What to produce:
Extract precisely the lines of the entries below, from the first line through the line containing "none -> yellow cone H4 level 1".

───

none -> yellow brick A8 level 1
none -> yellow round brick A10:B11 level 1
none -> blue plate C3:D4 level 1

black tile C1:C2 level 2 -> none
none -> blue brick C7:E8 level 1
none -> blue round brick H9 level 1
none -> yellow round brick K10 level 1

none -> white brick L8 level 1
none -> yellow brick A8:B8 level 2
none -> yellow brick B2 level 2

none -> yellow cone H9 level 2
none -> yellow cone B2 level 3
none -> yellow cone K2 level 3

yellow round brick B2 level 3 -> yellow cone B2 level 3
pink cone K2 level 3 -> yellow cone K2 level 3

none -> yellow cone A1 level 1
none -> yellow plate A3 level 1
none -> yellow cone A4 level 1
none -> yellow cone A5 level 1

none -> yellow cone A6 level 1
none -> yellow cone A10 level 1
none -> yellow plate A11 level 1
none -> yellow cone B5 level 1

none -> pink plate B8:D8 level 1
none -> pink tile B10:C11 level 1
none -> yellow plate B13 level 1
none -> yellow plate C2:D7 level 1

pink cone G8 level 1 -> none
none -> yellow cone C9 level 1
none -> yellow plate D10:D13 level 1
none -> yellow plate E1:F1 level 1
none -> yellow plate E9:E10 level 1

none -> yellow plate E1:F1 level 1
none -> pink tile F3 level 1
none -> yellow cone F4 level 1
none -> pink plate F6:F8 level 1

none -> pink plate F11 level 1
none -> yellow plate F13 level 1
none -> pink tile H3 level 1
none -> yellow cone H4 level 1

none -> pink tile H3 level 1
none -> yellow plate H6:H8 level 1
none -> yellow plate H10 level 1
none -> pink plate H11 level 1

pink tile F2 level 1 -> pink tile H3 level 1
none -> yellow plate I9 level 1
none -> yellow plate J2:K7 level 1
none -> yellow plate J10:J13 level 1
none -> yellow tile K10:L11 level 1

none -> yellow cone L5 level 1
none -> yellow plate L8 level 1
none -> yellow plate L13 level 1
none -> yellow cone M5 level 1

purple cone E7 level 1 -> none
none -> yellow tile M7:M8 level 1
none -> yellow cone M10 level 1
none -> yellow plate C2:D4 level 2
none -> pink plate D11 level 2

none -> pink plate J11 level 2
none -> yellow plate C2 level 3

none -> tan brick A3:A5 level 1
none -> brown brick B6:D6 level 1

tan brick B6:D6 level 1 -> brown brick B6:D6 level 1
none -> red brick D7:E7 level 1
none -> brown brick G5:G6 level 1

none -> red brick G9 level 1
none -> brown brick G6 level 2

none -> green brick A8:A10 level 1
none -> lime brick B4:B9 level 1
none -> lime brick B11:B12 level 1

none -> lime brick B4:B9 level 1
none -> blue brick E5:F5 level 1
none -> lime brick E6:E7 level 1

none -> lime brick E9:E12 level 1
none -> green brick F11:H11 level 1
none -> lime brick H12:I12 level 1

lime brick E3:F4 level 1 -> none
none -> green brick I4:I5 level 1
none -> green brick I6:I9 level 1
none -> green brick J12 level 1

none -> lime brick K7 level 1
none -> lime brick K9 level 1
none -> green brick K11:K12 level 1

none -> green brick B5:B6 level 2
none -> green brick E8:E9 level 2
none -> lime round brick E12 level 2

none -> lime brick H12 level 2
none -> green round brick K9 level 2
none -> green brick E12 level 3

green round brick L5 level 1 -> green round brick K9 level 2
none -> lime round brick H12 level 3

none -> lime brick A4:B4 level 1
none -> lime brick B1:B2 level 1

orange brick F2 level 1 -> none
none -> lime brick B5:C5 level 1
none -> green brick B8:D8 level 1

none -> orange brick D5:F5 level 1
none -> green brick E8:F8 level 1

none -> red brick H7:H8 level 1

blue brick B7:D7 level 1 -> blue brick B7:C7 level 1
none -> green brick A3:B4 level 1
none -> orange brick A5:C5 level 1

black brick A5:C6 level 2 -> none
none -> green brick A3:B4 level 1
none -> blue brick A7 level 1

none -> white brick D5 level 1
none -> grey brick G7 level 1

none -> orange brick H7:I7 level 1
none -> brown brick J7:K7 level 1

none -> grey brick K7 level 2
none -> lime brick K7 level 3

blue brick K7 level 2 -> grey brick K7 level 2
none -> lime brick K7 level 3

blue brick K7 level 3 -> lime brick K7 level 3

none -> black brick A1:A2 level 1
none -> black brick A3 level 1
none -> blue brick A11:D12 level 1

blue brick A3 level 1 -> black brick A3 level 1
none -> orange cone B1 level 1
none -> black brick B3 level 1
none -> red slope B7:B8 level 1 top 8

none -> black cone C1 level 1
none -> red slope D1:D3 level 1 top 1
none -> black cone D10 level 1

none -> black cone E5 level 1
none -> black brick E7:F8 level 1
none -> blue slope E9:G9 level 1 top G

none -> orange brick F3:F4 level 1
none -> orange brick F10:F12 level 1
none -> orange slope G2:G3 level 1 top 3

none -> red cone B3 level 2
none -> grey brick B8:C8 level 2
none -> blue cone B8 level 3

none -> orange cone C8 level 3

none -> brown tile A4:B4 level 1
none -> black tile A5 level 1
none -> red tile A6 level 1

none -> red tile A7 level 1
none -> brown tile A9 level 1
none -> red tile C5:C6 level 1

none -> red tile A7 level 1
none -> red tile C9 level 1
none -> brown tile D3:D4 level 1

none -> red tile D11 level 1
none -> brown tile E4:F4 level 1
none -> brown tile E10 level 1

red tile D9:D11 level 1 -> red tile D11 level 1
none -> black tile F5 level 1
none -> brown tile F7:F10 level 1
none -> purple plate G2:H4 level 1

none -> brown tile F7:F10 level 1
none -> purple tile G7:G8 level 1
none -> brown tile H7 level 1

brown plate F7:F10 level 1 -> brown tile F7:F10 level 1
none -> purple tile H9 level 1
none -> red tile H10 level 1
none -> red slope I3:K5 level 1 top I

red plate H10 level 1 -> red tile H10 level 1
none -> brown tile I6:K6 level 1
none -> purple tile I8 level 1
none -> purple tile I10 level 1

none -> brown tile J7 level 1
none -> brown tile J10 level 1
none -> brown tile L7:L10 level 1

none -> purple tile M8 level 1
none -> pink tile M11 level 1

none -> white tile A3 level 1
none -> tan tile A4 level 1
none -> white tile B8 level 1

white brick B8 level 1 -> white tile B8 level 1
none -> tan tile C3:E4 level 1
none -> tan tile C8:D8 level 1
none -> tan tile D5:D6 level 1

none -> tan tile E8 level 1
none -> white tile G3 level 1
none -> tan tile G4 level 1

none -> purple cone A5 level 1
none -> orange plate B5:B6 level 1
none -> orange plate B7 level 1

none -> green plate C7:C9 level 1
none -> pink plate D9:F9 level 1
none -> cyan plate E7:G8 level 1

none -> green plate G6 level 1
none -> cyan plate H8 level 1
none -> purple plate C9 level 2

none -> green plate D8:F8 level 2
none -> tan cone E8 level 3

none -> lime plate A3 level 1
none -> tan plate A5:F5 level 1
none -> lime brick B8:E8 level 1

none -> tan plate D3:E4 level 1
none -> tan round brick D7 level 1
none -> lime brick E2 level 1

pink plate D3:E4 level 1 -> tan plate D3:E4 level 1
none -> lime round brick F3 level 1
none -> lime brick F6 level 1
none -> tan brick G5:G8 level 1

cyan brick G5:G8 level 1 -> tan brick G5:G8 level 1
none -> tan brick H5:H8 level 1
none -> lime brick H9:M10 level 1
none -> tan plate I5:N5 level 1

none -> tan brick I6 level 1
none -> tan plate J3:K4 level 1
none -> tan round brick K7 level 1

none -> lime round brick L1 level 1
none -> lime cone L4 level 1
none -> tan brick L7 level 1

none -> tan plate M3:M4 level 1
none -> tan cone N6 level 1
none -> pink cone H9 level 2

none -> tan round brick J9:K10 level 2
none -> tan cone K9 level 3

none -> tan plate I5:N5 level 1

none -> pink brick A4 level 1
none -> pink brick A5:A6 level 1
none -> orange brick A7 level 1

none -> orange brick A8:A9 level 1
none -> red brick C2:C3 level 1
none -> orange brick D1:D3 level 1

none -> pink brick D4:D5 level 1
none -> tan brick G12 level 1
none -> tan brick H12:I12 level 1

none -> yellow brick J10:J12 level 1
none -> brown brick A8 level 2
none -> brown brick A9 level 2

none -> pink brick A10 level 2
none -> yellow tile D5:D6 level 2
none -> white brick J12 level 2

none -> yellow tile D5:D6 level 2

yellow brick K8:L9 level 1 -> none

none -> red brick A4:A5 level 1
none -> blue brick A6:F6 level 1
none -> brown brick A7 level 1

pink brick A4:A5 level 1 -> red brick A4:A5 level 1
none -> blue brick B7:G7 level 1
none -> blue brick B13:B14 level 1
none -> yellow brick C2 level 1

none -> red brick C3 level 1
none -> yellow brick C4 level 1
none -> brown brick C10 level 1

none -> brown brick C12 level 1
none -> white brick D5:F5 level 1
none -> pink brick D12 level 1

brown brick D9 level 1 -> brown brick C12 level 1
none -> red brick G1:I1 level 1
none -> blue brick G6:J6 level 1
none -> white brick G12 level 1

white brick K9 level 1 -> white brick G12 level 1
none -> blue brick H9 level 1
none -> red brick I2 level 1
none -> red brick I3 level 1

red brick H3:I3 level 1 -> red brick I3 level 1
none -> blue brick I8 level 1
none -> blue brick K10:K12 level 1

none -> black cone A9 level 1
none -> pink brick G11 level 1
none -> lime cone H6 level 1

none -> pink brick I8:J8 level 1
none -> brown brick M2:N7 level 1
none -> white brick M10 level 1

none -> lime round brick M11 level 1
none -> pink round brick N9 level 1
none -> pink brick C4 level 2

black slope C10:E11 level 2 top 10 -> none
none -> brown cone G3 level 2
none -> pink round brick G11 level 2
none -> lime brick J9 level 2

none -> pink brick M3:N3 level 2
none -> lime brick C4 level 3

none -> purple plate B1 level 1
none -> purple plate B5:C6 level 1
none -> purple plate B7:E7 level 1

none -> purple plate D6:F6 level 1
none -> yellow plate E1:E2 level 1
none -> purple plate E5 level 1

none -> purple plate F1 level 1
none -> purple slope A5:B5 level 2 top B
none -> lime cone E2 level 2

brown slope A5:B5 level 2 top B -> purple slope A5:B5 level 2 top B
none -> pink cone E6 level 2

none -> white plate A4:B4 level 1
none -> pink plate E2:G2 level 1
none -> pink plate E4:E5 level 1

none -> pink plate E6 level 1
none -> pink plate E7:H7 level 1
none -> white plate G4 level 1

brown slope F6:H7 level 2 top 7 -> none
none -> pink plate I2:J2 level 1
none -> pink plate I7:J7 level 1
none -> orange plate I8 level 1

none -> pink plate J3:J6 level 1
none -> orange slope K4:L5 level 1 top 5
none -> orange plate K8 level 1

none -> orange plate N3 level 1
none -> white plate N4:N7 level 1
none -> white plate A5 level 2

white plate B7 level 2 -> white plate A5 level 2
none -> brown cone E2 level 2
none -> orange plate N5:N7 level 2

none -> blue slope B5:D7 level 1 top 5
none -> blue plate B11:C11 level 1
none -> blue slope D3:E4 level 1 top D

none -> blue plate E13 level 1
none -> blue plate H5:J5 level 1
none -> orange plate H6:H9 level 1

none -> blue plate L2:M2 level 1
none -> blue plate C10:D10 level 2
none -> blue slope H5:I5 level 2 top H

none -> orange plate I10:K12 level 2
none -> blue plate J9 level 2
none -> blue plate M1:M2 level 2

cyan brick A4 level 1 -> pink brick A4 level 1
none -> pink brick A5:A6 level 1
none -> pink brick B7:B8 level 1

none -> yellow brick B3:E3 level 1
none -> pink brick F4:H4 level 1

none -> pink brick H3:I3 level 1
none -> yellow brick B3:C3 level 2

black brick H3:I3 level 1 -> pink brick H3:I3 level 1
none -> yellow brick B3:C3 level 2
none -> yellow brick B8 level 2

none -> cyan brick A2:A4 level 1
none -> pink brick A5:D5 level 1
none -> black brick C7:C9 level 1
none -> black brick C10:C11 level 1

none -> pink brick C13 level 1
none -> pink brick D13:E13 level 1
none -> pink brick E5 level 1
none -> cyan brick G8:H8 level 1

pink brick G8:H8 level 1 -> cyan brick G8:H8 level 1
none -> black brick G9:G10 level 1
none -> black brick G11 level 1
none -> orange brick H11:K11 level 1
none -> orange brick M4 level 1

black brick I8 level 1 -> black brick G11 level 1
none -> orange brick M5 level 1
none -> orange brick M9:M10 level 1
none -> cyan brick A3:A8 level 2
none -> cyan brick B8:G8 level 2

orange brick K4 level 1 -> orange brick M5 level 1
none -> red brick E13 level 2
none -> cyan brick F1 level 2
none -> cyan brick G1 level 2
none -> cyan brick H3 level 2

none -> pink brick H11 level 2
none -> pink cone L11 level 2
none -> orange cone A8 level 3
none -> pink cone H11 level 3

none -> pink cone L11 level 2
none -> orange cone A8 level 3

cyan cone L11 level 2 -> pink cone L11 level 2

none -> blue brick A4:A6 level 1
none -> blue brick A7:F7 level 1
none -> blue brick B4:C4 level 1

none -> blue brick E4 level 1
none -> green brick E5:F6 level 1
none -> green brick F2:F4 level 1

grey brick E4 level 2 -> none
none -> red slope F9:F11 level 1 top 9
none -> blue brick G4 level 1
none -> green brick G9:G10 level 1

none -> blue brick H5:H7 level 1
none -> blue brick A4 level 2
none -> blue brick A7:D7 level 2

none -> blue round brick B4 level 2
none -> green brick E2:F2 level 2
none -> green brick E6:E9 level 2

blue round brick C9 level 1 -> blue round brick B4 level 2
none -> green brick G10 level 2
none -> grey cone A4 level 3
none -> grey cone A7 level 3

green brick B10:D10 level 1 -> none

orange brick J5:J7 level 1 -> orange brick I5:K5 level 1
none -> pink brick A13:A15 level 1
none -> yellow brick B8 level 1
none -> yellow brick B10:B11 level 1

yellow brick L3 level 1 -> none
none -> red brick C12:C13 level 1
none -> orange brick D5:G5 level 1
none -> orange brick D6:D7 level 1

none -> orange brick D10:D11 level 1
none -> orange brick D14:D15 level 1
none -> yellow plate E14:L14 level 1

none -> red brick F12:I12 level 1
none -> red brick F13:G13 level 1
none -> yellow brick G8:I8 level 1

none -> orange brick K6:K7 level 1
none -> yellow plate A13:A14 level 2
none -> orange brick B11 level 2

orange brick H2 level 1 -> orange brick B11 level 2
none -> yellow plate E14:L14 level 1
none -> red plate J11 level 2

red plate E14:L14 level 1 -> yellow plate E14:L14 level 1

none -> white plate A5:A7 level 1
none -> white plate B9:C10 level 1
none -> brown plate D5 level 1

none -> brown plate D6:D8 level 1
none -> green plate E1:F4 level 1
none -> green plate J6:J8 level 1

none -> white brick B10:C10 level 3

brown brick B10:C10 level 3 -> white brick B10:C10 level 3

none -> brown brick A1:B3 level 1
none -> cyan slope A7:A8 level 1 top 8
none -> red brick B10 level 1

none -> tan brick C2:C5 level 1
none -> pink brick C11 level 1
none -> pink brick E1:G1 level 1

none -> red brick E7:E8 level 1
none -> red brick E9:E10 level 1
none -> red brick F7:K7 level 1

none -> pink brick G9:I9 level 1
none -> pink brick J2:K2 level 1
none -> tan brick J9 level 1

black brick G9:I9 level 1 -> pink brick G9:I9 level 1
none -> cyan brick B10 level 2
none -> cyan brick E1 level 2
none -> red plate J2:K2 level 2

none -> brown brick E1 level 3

───

Result of this task:
none -> yellow brick A8 level 1
none -> yellow round brick A10:B11 level 1
none -> blue plate C3:D4 level 1

black tile C1:C2 level 2 -> none
none -> blue brick C7:E8 level 1
none -> blue round brick H9 level 1
none -> yellow round brick K10 level 1

none -> white brick L8 level 1
none -> yellow brick A8:B8 level 2
none -> yellow brick B2 level 2

none -> yellow cone H9 level 2
none -> yellow cone B2 level 3
none -> yellow cone K2 level 3

yellow round brick B2 level 3 -> yellow cone B2 level 3
pink cone K2 level 3 -> yellow cone K2 level 3

none -> yellow cone A1 level 1
none -> yellow plate A3 level 1
none -> yellow cone A4 level 1
none -> yellow cone A5 level 1

none -> yellow cone A6 level 1
none -> yellow cone A10 level 1
none -> yellow plate A11 level 1
none -> yellow cone B5 level 1

none -> pink plate B8:D8 level 1
none -> pink tile B10:C11 level 1
none -> yellow plate B13 level 1
none -> yellow plate C2:D7 level 1

pink cone G8 level 1 -> none
none -> yellow cone C9 level 1
none -> yellow plate D10:D13 level 1
none -> yellow plate E1:F1 level 1
none -> yellow plate E9:E10 level 1

none -> yellow plate E1:F1 level 1
none -> pink tile F3 level 1
none -> yellow cone F4 level 1
none -> pink plate F6:F8 level 1

none -> pink plate F11 level 1
none -> yellow plate F13 level 1
none -> pink tile H3 level 1
none -> yellow cone H4 level 1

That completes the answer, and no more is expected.